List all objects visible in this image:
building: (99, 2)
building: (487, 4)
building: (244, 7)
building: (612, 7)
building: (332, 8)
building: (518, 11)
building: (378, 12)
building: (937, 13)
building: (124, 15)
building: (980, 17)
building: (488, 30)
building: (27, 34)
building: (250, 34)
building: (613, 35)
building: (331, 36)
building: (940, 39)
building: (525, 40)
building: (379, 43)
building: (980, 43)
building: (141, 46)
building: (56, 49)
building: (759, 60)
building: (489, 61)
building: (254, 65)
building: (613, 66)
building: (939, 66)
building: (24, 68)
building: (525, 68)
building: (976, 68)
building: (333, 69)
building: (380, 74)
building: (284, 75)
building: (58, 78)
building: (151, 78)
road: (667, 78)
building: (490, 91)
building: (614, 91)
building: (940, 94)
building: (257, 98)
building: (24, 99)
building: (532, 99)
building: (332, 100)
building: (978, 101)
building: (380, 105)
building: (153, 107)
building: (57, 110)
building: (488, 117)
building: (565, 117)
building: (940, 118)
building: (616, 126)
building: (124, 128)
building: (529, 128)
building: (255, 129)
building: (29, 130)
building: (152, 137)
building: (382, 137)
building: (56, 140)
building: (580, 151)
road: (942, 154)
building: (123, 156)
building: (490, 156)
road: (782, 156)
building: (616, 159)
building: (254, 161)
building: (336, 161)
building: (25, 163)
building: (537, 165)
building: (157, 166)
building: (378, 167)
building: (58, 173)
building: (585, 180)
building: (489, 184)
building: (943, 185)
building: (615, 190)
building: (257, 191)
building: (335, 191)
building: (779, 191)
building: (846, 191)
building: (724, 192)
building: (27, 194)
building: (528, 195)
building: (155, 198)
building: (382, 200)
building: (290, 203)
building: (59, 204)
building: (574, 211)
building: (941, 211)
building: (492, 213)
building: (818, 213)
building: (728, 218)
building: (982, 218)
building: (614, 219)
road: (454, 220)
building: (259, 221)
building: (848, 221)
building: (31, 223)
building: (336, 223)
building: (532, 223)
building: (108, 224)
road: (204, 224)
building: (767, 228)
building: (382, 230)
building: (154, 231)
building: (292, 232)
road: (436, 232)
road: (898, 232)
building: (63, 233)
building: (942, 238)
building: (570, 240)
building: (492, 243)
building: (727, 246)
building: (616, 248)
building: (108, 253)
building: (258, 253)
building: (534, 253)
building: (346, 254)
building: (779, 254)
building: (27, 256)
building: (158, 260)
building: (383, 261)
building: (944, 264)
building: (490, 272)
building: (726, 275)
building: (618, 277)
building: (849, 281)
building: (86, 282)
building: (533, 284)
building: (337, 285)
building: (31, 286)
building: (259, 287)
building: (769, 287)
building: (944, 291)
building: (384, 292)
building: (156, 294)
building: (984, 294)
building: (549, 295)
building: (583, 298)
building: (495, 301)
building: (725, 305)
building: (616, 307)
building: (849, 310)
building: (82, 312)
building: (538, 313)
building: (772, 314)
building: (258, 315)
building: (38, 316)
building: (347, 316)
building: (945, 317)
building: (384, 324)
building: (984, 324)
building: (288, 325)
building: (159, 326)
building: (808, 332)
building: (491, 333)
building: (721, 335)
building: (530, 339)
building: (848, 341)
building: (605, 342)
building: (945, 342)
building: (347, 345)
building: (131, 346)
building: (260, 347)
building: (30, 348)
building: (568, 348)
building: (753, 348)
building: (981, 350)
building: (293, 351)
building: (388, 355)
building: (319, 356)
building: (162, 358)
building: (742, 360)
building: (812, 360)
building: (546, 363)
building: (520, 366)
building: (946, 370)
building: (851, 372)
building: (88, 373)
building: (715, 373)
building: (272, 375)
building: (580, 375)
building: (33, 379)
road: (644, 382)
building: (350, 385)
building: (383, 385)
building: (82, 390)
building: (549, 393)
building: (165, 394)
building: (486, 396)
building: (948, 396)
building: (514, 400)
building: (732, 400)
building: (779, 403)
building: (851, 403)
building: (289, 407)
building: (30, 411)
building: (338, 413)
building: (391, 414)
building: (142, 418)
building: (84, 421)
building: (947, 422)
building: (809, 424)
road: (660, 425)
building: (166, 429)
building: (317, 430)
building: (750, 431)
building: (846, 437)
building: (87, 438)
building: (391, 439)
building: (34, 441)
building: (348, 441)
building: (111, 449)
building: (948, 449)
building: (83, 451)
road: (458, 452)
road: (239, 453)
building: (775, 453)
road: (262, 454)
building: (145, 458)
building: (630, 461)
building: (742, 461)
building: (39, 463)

▬▬▬▬▬▬

Required action - Counting only lines that contain the string "road", say how many appear in the listing above, with the number as the entire reply.

Result below - 12